WORK ITEM: Could you repeat the listing exactly, leaving out the pictures?

----------

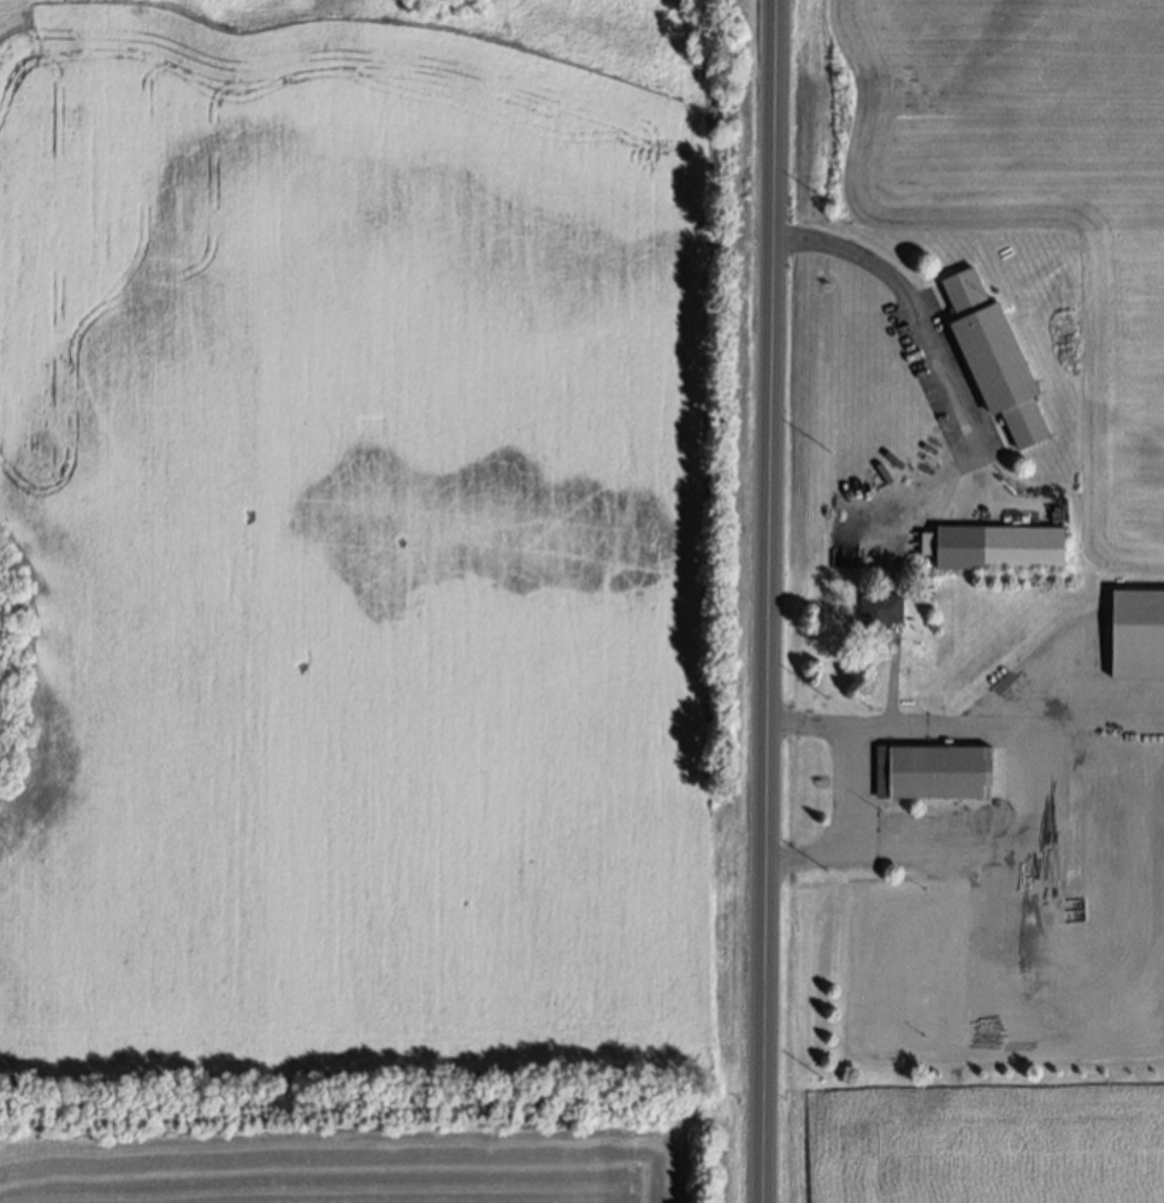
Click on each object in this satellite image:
road: (916, 303)
building: (995, 359)
parking lot: (949, 383)
building: (927, 544)
building: (1000, 549)
road: (767, 601)
building: (881, 609)
building: (1138, 632)
road: (964, 724)
building: (941, 772)
road: (954, 853)

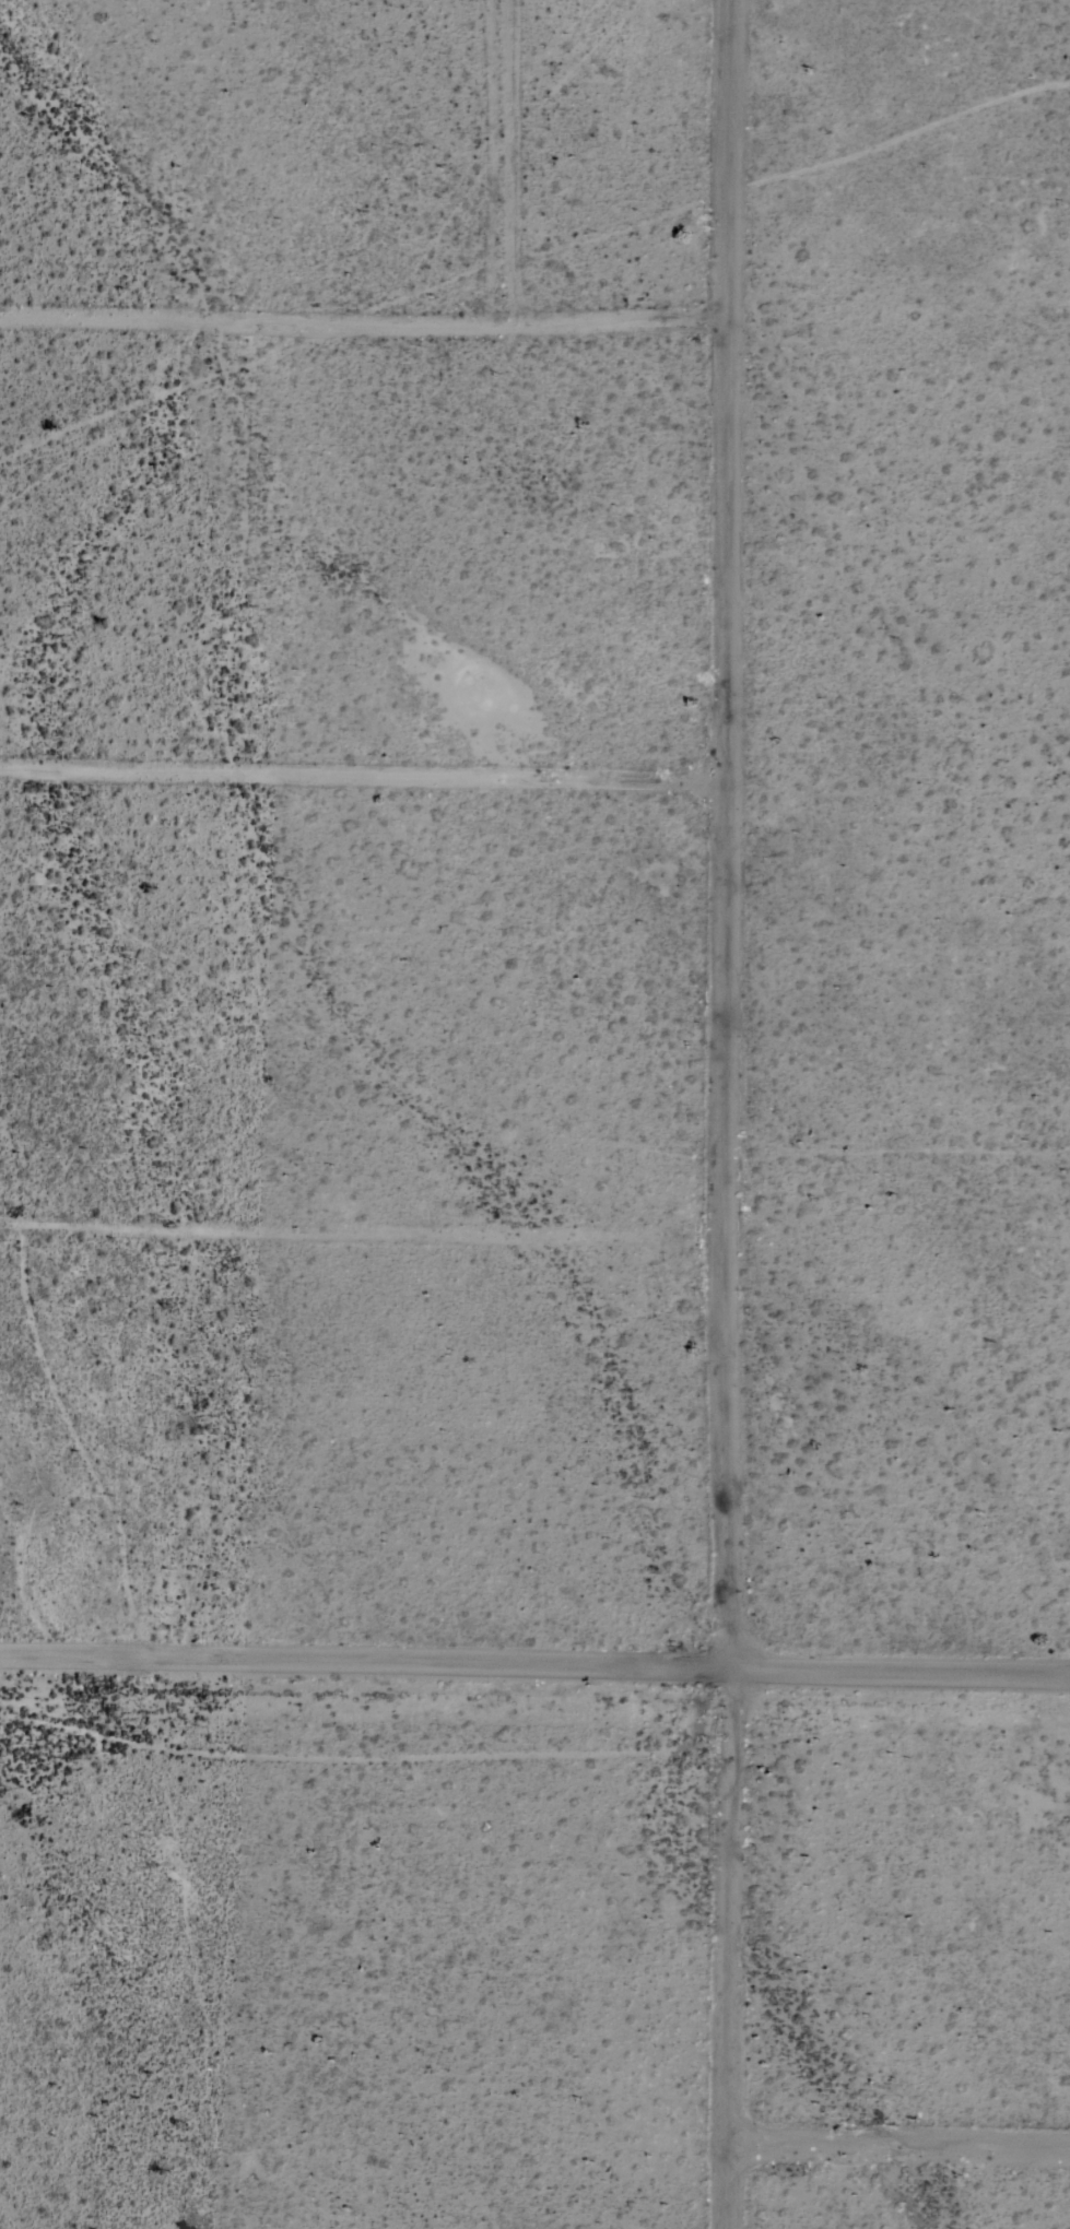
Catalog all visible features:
road: (359, 318)
road: (360, 771)
road: (723, 835)
road: (361, 1234)
road: (535, 1670)
road: (727, 1949)
road: (896, 2141)

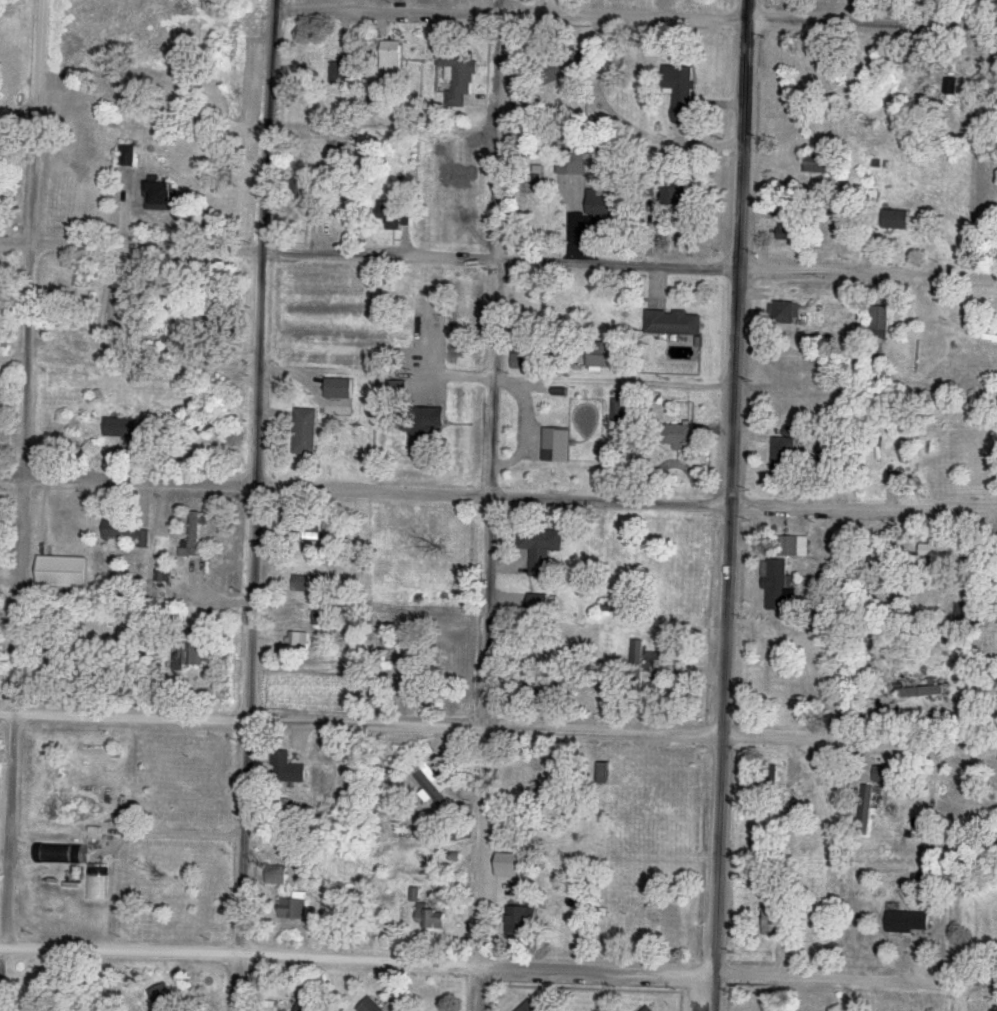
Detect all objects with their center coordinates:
road: (636, 13)
building: (390, 55)
building: (564, 66)
building: (339, 73)
building: (460, 74)
building: (679, 85)
building: (127, 155)
building: (575, 160)
building: (824, 164)
building: (161, 194)
building: (673, 197)
building: (602, 202)
building: (387, 213)
building: (451, 215)
building: (897, 220)
building: (787, 226)
road: (17, 240)
road: (500, 247)
road: (741, 251)
road: (387, 255)
road: (869, 271)
building: (785, 313)
building: (673, 322)
building: (880, 322)
building: (176, 333)
building: (993, 336)
building: (606, 355)
road: (263, 360)
building: (789, 369)
building: (880, 370)
road: (499, 378)
building: (339, 389)
building: (397, 392)
building: (619, 410)
building: (205, 426)
building: (429, 427)
building: (129, 429)
building: (306, 430)
building: (681, 434)
building: (557, 445)
building: (906, 445)
building: (784, 455)
road: (26, 474)
road: (498, 495)
building: (65, 526)
building: (128, 533)
building: (192, 538)
building: (618, 545)
building: (793, 547)
building: (541, 548)
building: (946, 551)
building: (63, 572)
building: (302, 584)
building: (776, 586)
building: (538, 603)
building: (966, 614)
building: (323, 620)
building: (298, 642)
building: (638, 653)
building: (188, 658)
building: (921, 691)
road: (125, 716)
road: (624, 732)
road: (481, 752)
road: (719, 757)
building: (287, 767)
building: (885, 775)
building: (768, 783)
building: (428, 786)
building: (866, 808)
road: (170, 834)
building: (60, 853)
road: (243, 865)
building: (276, 876)
building: (96, 883)
building: (365, 905)
building: (294, 909)
building: (775, 917)
building: (432, 918)
building: (523, 921)
building: (908, 922)
road: (493, 967)
building: (310, 1004)
building: (270, 1006)
building: (370, 1006)
building: (529, 1007)
building: (4, 1008)
building: (172, 1008)
building: (648, 1009)

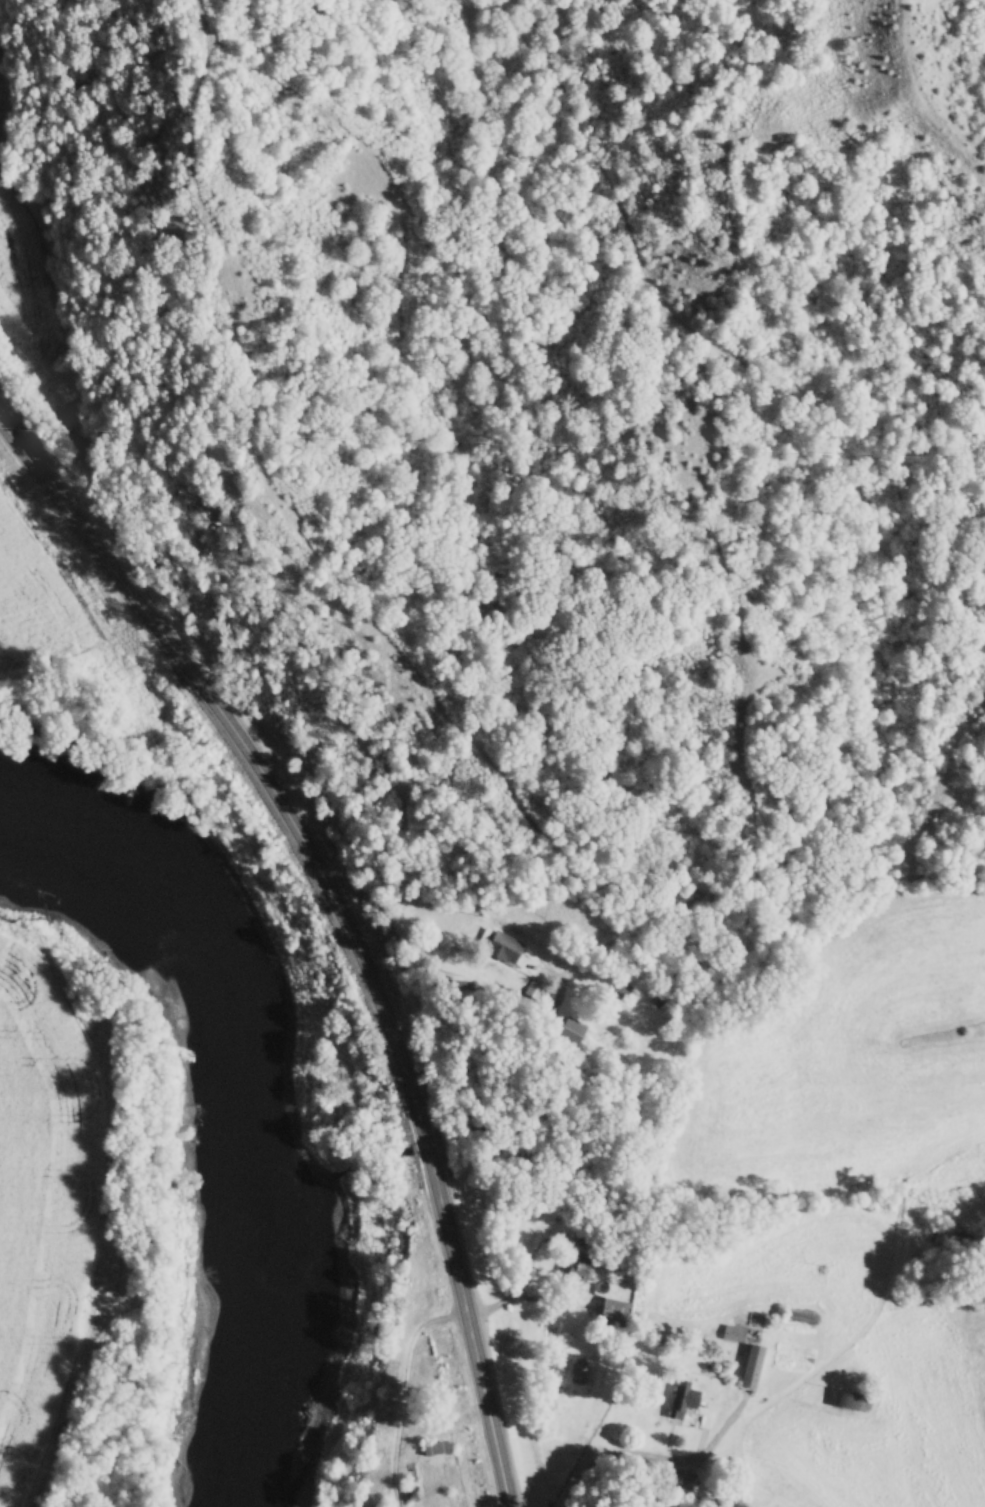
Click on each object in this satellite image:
road: (347, 919)
building: (501, 943)
building: (533, 986)
building: (623, 990)
building: (657, 998)
building: (572, 1031)
river: (256, 1084)
building: (577, 1265)
building: (615, 1310)
building: (733, 1332)
building: (753, 1365)
building: (579, 1371)
building: (684, 1398)
building: (845, 1398)
building: (437, 1447)
road: (648, 1454)
building: (679, 1477)
building: (411, 1493)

----------

REPLY TO THE TASK:
Click on each object in this satellite image:
road: (916, 303)
building: (995, 359)
parking lot: (949, 383)
building: (927, 544)
building: (1000, 549)
road: (767, 601)
building: (881, 609)
building: (1138, 632)
road: (964, 724)
building: (941, 772)
road: (954, 853)

Catalog all visible features:
road: (359, 318)
road: (360, 771)
road: (723, 835)
road: (361, 1234)
road: (535, 1670)
road: (727, 1949)
road: (896, 2141)

Detect all objects with their center coordinates:
road: (636, 13)
building: (390, 55)
building: (564, 66)
building: (339, 73)
building: (460, 74)
building: (679, 85)
building: (127, 155)
building: (575, 160)
building: (824, 164)
building: (161, 194)
building: (673, 197)
building: (602, 202)
building: (387, 213)
building: (451, 215)
building: (897, 220)
building: (787, 226)
road: (17, 240)
road: (500, 247)
road: (741, 251)
road: (387, 255)
road: (869, 271)
building: (785, 313)
building: (673, 322)
building: (880, 322)
building: (176, 333)
building: (993, 336)
building: (606, 355)
road: (263, 360)
building: (789, 369)
building: (880, 370)
road: (499, 378)
building: (339, 389)
building: (397, 392)
building: (619, 410)
building: (205, 426)
building: (429, 427)
building: (129, 429)
building: (306, 430)
building: (681, 434)
building: (557, 445)
building: (906, 445)
building: (784, 455)
road: (26, 474)
road: (498, 495)
building: (65, 526)
building: (128, 533)
building: (192, 538)
building: (618, 545)
building: (793, 547)
building: (541, 548)
building: (946, 551)
building: (63, 572)
building: (302, 584)
building: (776, 586)
building: (538, 603)
building: (966, 614)
building: (323, 620)
building: (298, 642)
building: (638, 653)
building: (188, 658)
building: (921, 691)
road: (125, 716)
road: (624, 732)
road: (481, 752)
road: (719, 757)
building: (287, 767)
building: (885, 775)
building: (768, 783)
building: (428, 786)
building: (866, 808)
road: (170, 834)
building: (60, 853)
road: (243, 865)
building: (276, 876)
building: (96, 883)
building: (365, 905)
building: (294, 909)
building: (775, 917)
building: (432, 918)
building: (523, 921)
building: (908, 922)
road: (493, 967)
building: (310, 1004)
building: (270, 1006)
building: (370, 1006)
building: (529, 1007)
building: (4, 1008)
building: (172, 1008)
building: (648, 1009)

Click on each object in this satellite image:
road: (347, 919)
building: (501, 943)
building: (533, 986)
building: (623, 990)
building: (657, 998)
building: (572, 1031)
river: (256, 1084)
building: (577, 1265)
building: (615, 1310)
building: (733, 1332)
building: (753, 1365)
building: (579, 1371)
building: (684, 1398)
building: (845, 1398)
building: (437, 1447)
road: (648, 1454)
building: (679, 1477)
building: (411, 1493)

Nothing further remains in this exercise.